▶ What the exercise asks
Count the lines in the material below that contain the string "clef", with case mattering, and reply with that number alone.

▶ Stored rows

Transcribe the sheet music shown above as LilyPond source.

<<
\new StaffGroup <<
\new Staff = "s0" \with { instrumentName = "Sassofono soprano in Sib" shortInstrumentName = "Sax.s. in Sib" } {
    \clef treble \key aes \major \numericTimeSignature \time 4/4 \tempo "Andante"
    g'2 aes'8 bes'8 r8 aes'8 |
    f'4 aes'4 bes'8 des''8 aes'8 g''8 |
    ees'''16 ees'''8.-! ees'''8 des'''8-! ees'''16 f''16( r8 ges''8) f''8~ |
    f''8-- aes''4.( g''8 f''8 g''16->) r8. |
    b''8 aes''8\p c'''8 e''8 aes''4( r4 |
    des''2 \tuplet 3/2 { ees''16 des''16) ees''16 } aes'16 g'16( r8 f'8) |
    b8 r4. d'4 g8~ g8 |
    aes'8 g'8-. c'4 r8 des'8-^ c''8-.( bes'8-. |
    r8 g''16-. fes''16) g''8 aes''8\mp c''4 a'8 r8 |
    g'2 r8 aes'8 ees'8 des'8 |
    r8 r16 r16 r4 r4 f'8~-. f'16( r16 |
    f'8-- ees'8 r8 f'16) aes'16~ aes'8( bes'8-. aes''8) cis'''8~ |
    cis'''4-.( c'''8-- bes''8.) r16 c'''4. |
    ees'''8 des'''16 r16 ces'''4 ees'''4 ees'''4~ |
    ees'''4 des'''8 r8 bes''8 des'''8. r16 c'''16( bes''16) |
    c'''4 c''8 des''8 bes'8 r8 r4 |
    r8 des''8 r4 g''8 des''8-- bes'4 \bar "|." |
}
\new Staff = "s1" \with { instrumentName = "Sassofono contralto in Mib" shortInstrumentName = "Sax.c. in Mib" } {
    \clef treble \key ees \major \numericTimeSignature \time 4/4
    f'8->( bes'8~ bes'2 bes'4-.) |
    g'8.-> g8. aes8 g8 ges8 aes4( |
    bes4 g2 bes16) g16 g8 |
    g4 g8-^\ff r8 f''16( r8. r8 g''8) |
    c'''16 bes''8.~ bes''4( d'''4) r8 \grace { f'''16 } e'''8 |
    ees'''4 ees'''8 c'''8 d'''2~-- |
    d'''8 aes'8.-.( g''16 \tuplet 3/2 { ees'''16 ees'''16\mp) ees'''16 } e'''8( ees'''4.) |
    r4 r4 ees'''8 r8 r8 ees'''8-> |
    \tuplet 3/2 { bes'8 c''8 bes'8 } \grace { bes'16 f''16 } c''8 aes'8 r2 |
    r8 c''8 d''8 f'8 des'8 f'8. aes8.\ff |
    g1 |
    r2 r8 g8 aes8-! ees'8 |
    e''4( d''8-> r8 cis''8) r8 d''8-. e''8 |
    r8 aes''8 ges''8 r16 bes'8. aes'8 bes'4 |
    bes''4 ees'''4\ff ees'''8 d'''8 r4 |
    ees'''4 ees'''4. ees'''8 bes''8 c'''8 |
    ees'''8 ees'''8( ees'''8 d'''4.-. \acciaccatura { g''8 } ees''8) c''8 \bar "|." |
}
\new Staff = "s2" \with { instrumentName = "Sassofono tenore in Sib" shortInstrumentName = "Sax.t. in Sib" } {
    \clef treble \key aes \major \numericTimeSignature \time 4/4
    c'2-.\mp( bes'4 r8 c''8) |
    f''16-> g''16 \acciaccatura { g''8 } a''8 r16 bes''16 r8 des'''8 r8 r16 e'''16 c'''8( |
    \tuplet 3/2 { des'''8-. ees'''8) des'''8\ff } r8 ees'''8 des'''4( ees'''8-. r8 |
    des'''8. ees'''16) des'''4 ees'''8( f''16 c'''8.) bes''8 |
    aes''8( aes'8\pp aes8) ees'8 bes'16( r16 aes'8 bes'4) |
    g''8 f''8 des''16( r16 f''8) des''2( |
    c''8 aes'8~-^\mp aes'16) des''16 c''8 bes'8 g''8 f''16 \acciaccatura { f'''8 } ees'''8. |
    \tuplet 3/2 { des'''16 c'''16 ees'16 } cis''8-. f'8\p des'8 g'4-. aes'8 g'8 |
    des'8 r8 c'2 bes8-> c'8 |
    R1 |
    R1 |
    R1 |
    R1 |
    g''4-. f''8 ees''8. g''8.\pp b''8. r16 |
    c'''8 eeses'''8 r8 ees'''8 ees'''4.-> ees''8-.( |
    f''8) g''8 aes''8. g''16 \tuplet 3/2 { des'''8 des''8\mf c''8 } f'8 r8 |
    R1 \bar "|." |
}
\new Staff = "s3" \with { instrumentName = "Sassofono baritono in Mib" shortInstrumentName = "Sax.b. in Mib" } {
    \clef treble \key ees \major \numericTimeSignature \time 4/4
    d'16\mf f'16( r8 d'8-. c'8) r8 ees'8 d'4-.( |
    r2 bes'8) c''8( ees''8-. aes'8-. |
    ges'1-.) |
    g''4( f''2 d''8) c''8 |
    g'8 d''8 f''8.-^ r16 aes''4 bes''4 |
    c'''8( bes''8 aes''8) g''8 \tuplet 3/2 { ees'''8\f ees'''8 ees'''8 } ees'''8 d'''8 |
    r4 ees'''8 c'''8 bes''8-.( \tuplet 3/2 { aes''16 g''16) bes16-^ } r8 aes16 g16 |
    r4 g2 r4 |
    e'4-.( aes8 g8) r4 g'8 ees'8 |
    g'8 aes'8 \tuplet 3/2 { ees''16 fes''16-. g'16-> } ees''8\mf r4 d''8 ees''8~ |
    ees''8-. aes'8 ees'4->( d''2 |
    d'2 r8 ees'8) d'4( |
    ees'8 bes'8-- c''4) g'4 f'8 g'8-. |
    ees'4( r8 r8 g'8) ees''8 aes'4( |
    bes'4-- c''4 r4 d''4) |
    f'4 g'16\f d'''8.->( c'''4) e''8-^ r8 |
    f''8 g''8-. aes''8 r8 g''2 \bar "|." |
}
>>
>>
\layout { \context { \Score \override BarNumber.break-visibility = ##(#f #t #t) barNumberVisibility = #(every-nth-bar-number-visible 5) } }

▶ Result below
4